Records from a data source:
------------------------------------

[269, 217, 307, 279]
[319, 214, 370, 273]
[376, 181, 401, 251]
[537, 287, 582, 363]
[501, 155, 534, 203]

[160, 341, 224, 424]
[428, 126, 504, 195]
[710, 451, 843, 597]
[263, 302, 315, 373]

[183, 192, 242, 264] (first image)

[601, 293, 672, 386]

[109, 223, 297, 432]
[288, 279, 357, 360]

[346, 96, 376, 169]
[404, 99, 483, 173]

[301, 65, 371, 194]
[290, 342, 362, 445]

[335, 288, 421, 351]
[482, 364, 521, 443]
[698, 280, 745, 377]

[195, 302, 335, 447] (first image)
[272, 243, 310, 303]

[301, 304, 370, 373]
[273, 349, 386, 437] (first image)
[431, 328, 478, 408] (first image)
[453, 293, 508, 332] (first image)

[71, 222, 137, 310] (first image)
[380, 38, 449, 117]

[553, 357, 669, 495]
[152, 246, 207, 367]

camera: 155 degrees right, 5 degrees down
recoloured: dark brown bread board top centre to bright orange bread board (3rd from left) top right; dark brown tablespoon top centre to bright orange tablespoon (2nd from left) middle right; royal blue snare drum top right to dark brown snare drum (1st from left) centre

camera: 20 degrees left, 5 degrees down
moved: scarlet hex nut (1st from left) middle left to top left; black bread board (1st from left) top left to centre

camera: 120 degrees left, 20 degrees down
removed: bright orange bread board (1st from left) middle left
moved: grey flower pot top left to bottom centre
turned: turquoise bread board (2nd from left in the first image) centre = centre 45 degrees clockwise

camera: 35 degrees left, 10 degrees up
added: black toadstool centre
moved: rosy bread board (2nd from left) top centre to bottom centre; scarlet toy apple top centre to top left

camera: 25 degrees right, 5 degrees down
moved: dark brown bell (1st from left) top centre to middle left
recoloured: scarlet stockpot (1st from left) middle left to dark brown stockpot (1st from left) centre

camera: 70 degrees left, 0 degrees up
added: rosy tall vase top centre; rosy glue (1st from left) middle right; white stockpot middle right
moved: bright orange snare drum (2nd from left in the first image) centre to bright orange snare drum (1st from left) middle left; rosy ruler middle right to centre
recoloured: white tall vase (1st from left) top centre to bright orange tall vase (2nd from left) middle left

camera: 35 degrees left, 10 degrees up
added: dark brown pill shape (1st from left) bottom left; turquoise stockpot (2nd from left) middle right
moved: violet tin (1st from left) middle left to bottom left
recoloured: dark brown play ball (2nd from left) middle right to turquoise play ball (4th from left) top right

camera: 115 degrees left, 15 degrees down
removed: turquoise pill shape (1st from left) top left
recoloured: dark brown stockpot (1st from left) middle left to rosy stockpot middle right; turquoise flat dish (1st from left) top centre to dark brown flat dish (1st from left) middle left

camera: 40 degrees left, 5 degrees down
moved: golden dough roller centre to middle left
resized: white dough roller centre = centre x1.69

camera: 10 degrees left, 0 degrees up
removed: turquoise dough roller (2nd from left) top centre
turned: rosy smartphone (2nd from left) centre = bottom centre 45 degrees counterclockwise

------------------------------------

▶ **Work request**: Set down exactly the lines that begin the records and continue through the line bearing "camera: 155 degrees right, 5 degrees down"; include both ends.

▶ **Your solution**:
[269, 217, 307, 279]
[319, 214, 370, 273]
[376, 181, 401, 251]
[537, 287, 582, 363]
[501, 155, 534, 203]

[160, 341, 224, 424]
[428, 126, 504, 195]
[710, 451, 843, 597]
[263, 302, 315, 373]

[183, 192, 242, 264] (first image)

[601, 293, 672, 386]

[109, 223, 297, 432]
[288, 279, 357, 360]

[346, 96, 376, 169]
[404, 99, 483, 173]

[301, 65, 371, 194]
[290, 342, 362, 445]

[335, 288, 421, 351]
[482, 364, 521, 443]
[698, 280, 745, 377]

[195, 302, 335, 447] (first image)
[272, 243, 310, 303]

[301, 304, 370, 373]
[273, 349, 386, 437] (first image)
[431, 328, 478, 408] (first image)
[453, 293, 508, 332] (first image)

[71, 222, 137, 310] (first image)
[380, 38, 449, 117]

[553, 357, 669, 495]
[152, 246, 207, 367]

camera: 155 degrees right, 5 degrees down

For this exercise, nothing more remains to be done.